SUPPLIED DATA
※

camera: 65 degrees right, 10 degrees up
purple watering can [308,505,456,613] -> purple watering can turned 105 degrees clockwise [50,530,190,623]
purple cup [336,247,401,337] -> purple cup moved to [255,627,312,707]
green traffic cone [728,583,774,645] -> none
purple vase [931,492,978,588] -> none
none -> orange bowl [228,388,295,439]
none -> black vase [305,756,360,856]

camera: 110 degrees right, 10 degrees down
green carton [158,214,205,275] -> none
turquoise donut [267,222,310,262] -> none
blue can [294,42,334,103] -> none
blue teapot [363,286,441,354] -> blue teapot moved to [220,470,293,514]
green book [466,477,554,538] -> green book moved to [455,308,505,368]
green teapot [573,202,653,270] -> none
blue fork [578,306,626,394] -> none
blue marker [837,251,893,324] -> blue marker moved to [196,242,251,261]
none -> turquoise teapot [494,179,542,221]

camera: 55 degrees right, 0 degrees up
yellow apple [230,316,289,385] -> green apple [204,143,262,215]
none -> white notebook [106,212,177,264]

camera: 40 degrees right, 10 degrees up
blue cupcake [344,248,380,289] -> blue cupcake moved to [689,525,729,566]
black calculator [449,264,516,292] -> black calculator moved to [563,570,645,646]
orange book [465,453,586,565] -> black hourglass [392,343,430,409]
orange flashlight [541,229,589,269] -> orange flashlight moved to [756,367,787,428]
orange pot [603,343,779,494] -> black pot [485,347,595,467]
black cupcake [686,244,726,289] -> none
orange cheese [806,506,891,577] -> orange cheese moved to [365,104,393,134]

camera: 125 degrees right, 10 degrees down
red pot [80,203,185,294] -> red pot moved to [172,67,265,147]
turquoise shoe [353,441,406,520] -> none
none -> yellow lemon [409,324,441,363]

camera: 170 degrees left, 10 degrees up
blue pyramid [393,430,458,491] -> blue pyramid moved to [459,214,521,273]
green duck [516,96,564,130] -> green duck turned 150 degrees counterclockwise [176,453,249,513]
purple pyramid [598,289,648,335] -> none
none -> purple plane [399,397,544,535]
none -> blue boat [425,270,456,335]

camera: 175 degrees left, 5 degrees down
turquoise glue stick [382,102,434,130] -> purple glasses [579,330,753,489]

※

TASK TO CARRY OUT
All of the lines above must be returned exactly.

EXERCISE SOLUTION
camera: 65 degrees right, 10 degrees up
purple watering can [308,505,456,613] -> purple watering can turned 105 degrees clockwise [50,530,190,623]
purple cup [336,247,401,337] -> purple cup moved to [255,627,312,707]
green traffic cone [728,583,774,645] -> none
purple vase [931,492,978,588] -> none
none -> orange bowl [228,388,295,439]
none -> black vase [305,756,360,856]

camera: 110 degrees right, 10 degrees down
green carton [158,214,205,275] -> none
turquoise donut [267,222,310,262] -> none
blue can [294,42,334,103] -> none
blue teapot [363,286,441,354] -> blue teapot moved to [220,470,293,514]
green book [466,477,554,538] -> green book moved to [455,308,505,368]
green teapot [573,202,653,270] -> none
blue fork [578,306,626,394] -> none
blue marker [837,251,893,324] -> blue marker moved to [196,242,251,261]
none -> turquoise teapot [494,179,542,221]

camera: 55 degrees right, 0 degrees up
yellow apple [230,316,289,385] -> green apple [204,143,262,215]
none -> white notebook [106,212,177,264]

camera: 40 degrees right, 10 degrees up
blue cupcake [344,248,380,289] -> blue cupcake moved to [689,525,729,566]
black calculator [449,264,516,292] -> black calculator moved to [563,570,645,646]
orange book [465,453,586,565] -> black hourglass [392,343,430,409]
orange flashlight [541,229,589,269] -> orange flashlight moved to [756,367,787,428]
orange pot [603,343,779,494] -> black pot [485,347,595,467]
black cupcake [686,244,726,289] -> none
orange cheese [806,506,891,577] -> orange cheese moved to [365,104,393,134]

camera: 125 degrees right, 10 degrees down
red pot [80,203,185,294] -> red pot moved to [172,67,265,147]
turquoise shoe [353,441,406,520] -> none
none -> yellow lemon [409,324,441,363]

camera: 170 degrees left, 10 degrees up
blue pyramid [393,430,458,491] -> blue pyramid moved to [459,214,521,273]
green duck [516,96,564,130] -> green duck turned 150 degrees counterclockwise [176,453,249,513]
purple pyramid [598,289,648,335] -> none
none -> purple plane [399,397,544,535]
none -> blue boat [425,270,456,335]

camera: 175 degrees left, 5 degrees down
turquoise glue stick [382,102,434,130] -> purple glasses [579,330,753,489]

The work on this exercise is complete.